#### TASK INPUT:
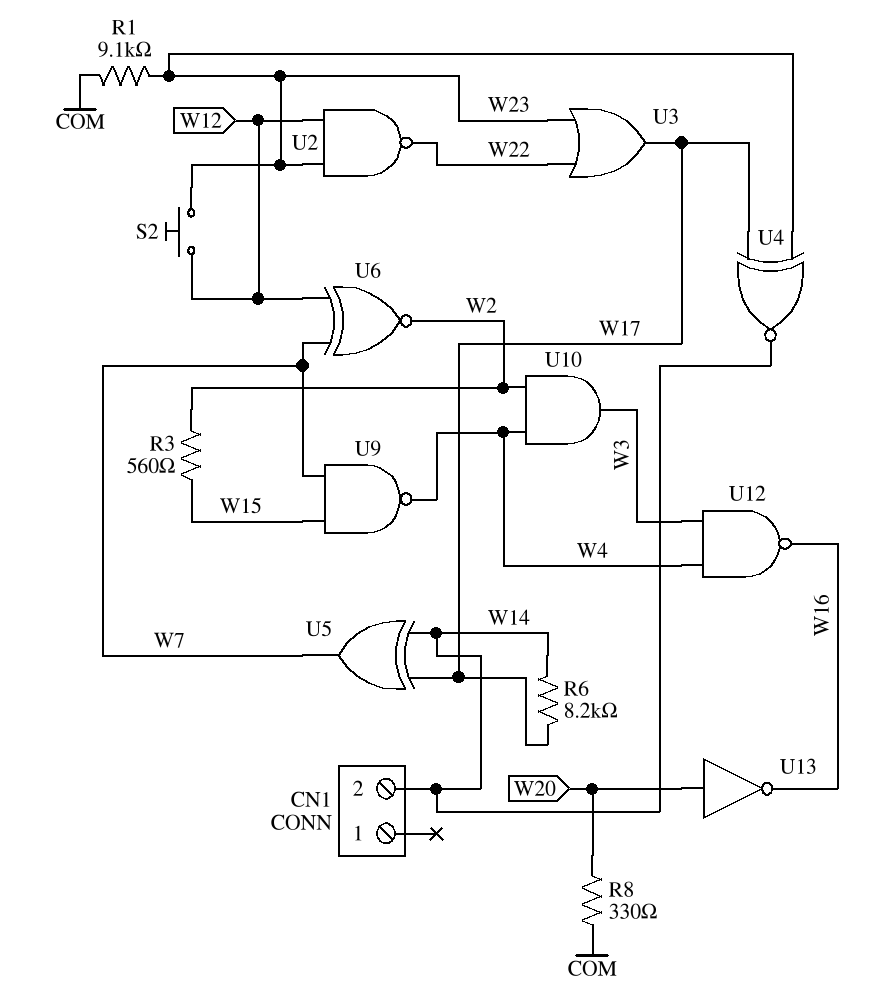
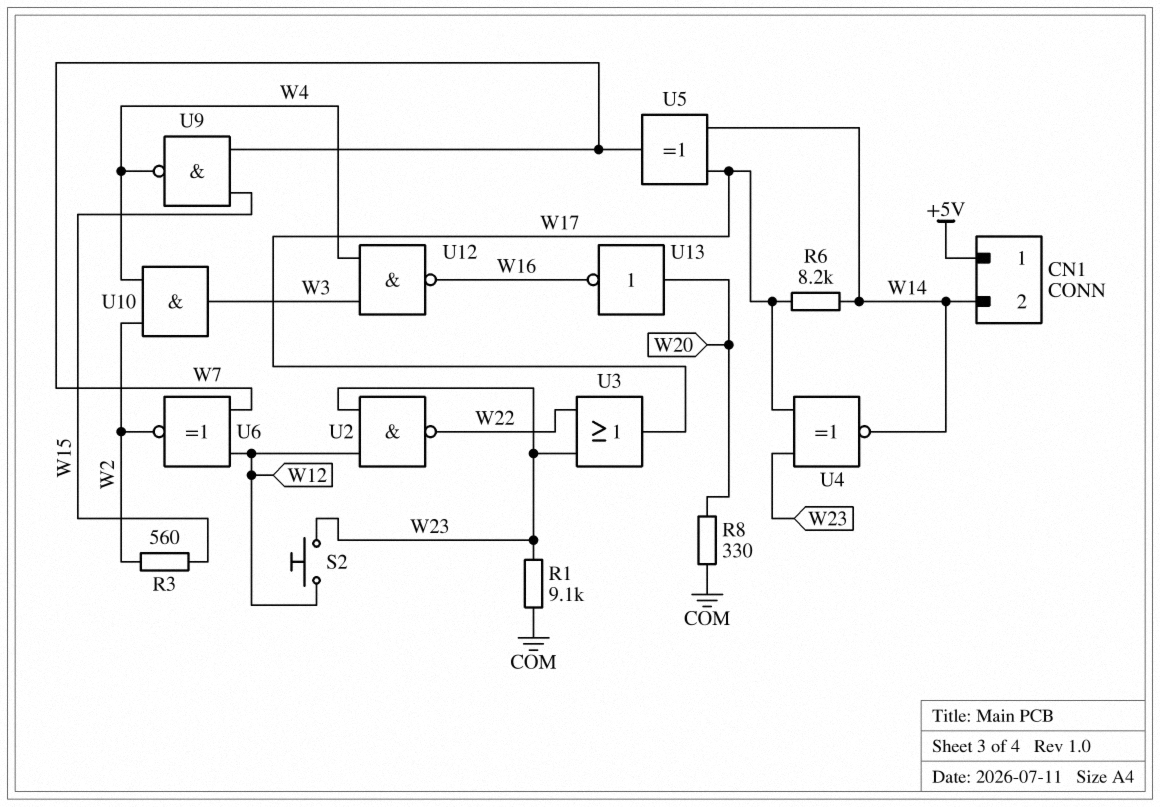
CN1 pin 1: none -> +5V

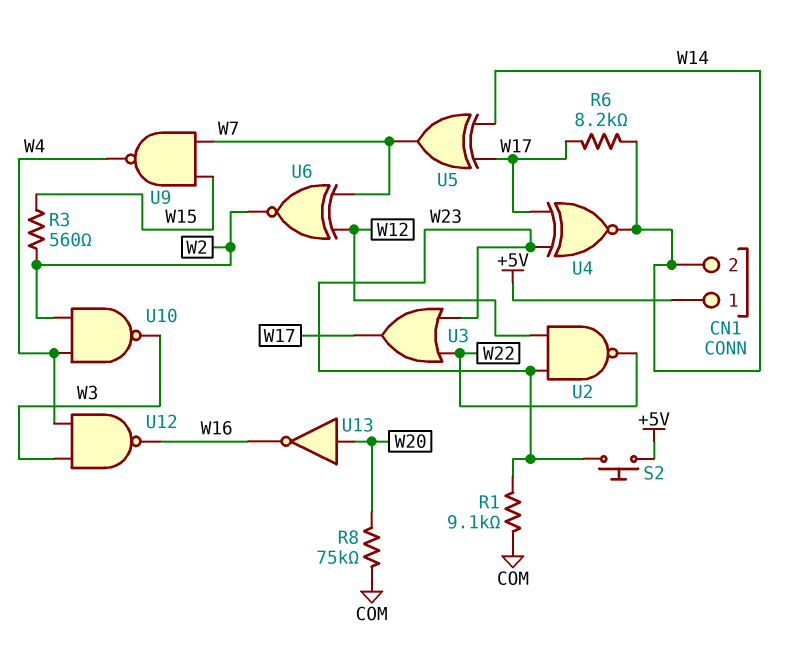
R8: 330 (COM, W20) -> 75k (COM, W20)
S2: button (W12, W23) -> button (+5V, W23)
U10: AND (in W2, in W4, out W3) -> NAND (in W2, in W4, out W3)

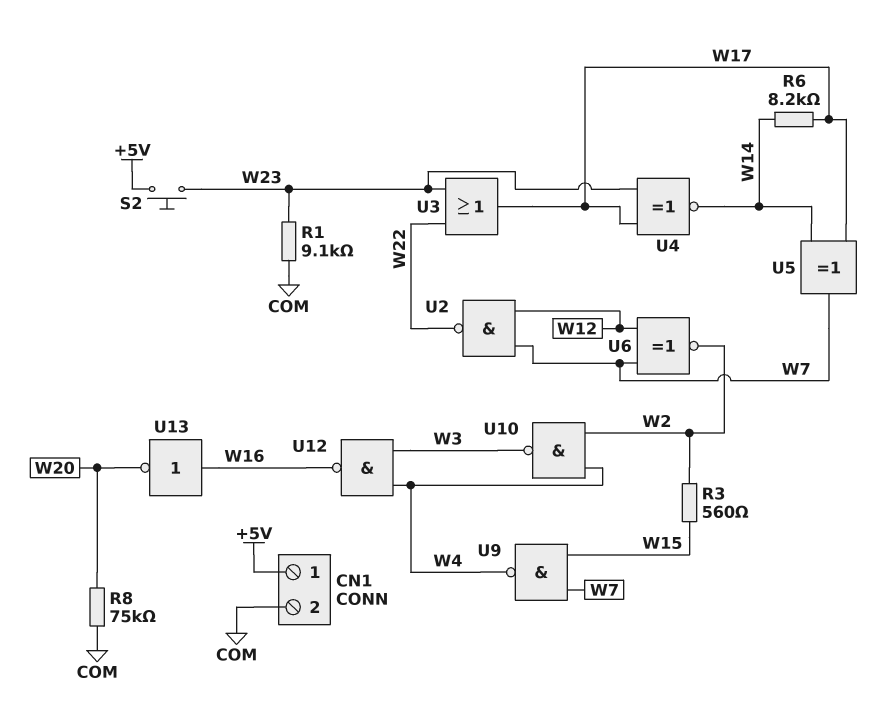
CN1 pin 2: W14 -> COM
U2: NAND (in W12, in W23, out W22) -> NAND (in W7, in W12, out W22)
U13: NOT (in W20, out W16) -> NOT (in W16, out W20)

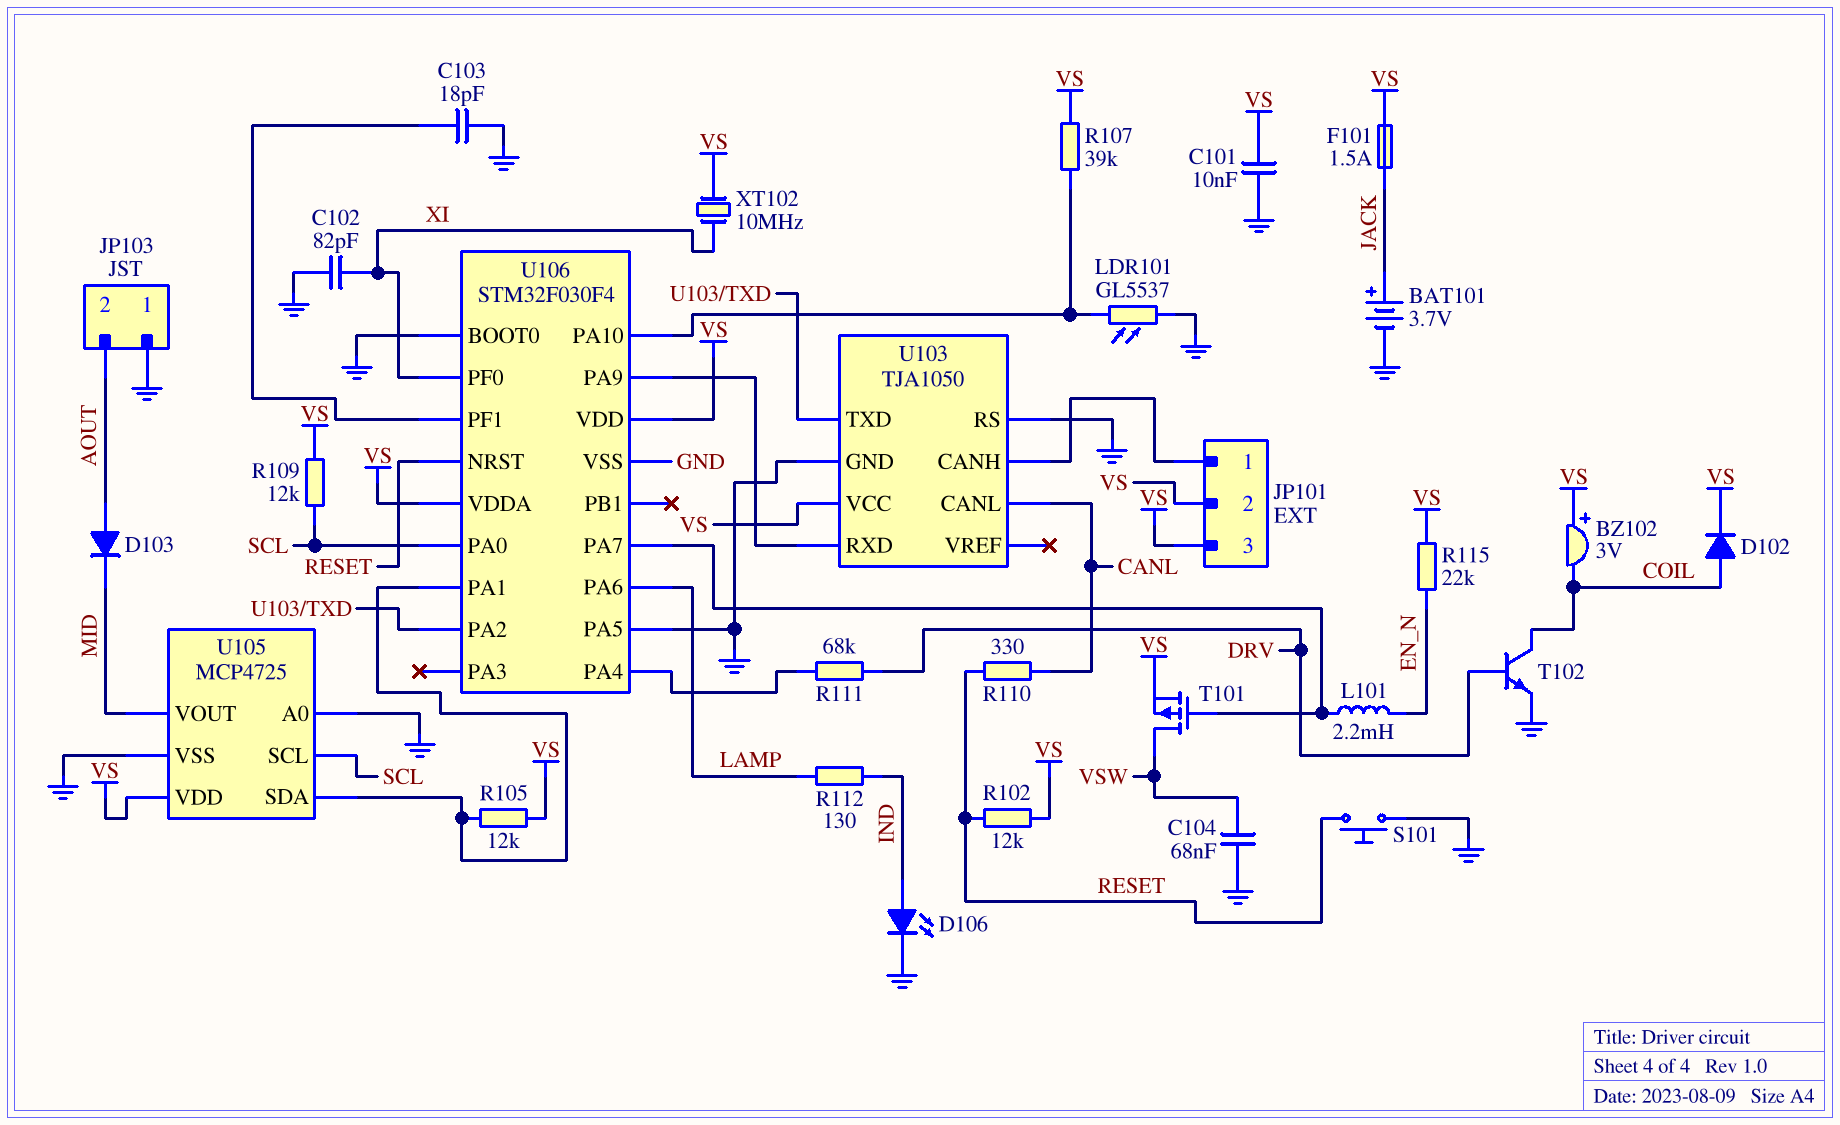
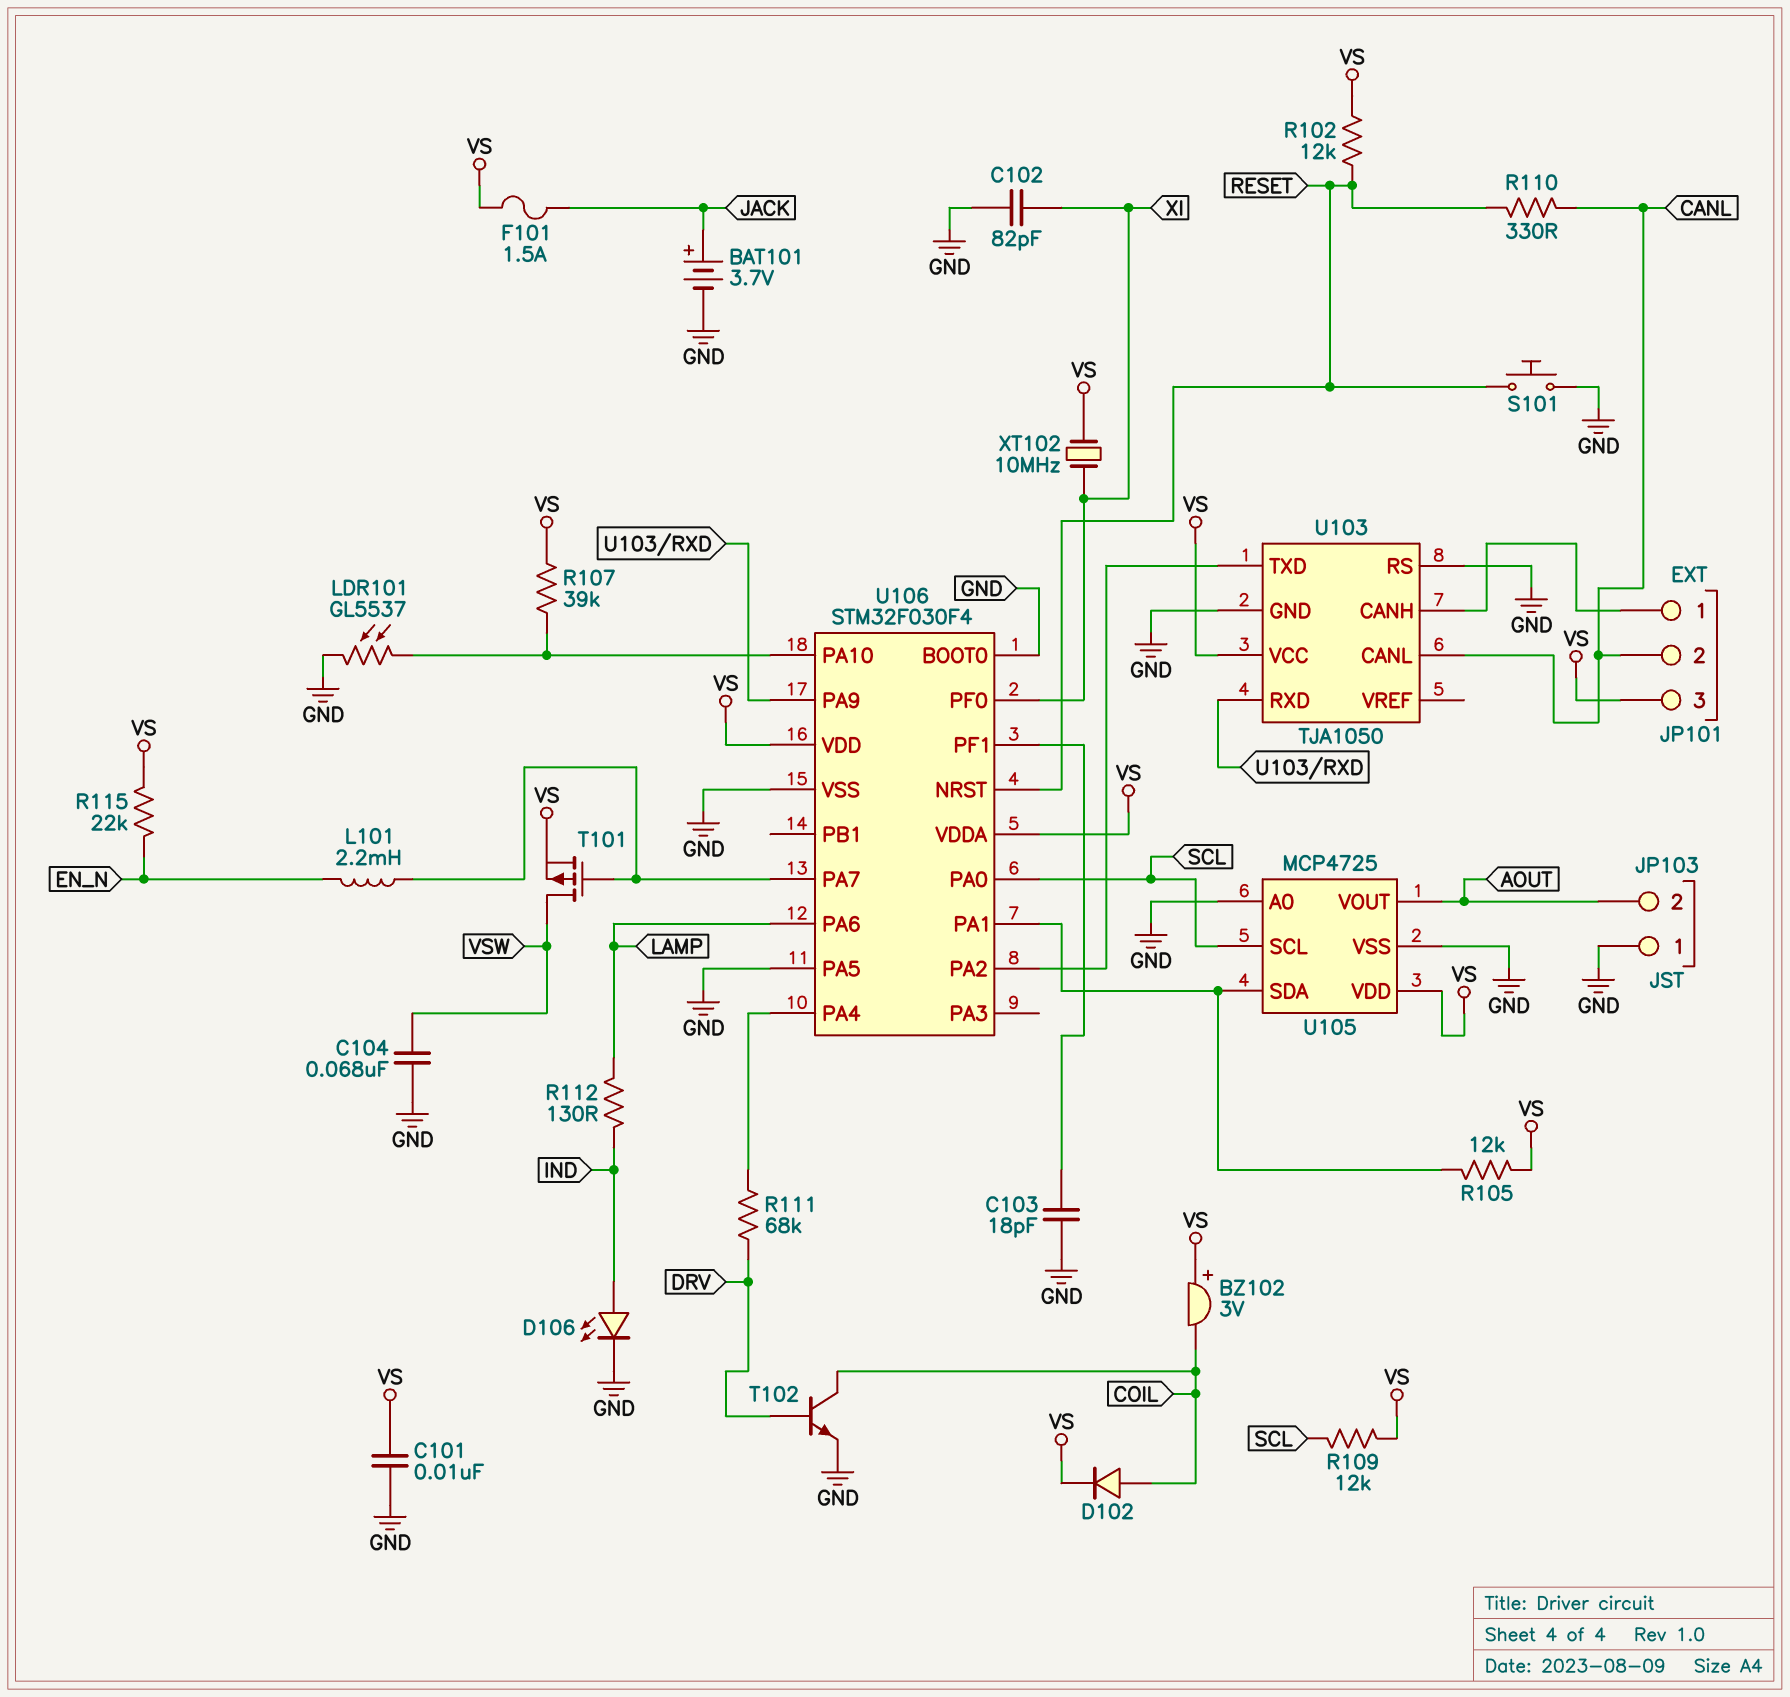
D103: diode (A AOUT, K MID) -> none
JP101 pin 2: VS -> CANL
U105 pin VOUT: MID -> AOUT

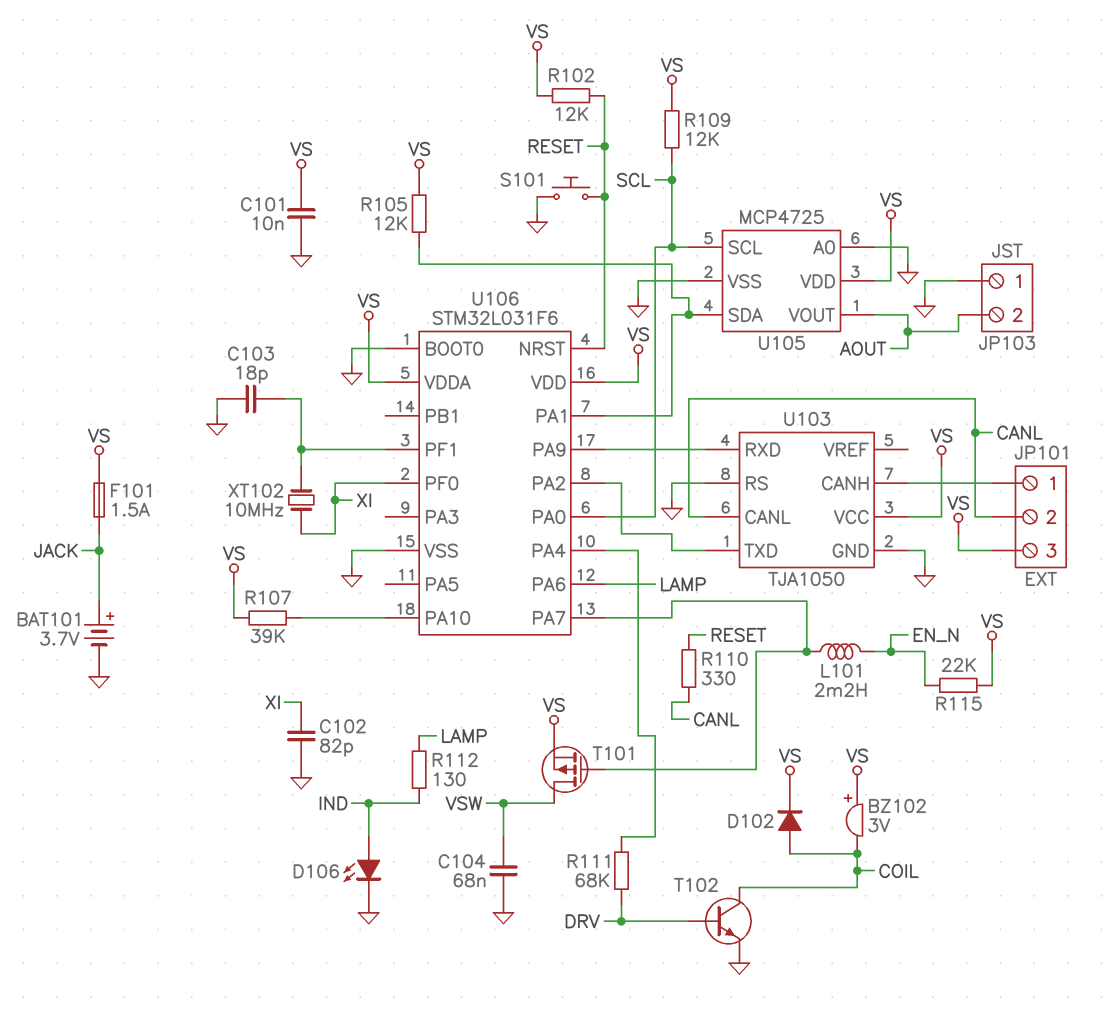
LDR101: GL5537 (GND, U106/PA10) -> none
U106: STM32F030F4 -> STM32L031F6
U106 pin PA5: GND -> none
XT102: 10MHz (VS, XI) -> 10MHz (U106/PF1, XI)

#### TASK DETAILS:
Where a line contains "U10: AND (in", begin there and set down exactly each line through the end of the data above, omitting any pictures.

#### EXERCISE SOLUTION:
U10: AND (in W2, in W4, out W3) -> NAND (in W2, in W4, out W3)

CN1 pin 2: W14 -> COM
U2: NAND (in W12, in W23, out W22) -> NAND (in W7, in W12, out W22)
U13: NOT (in W20, out W16) -> NOT (in W16, out W20)

D103: diode (A AOUT, K MID) -> none
JP101 pin 2: VS -> CANL
U105 pin VOUT: MID -> AOUT

LDR101: GL5537 (GND, U106/PA10) -> none
U106: STM32F030F4 -> STM32L031F6
U106 pin PA5: GND -> none
XT102: 10MHz (VS, XI) -> 10MHz (U106/PF1, XI)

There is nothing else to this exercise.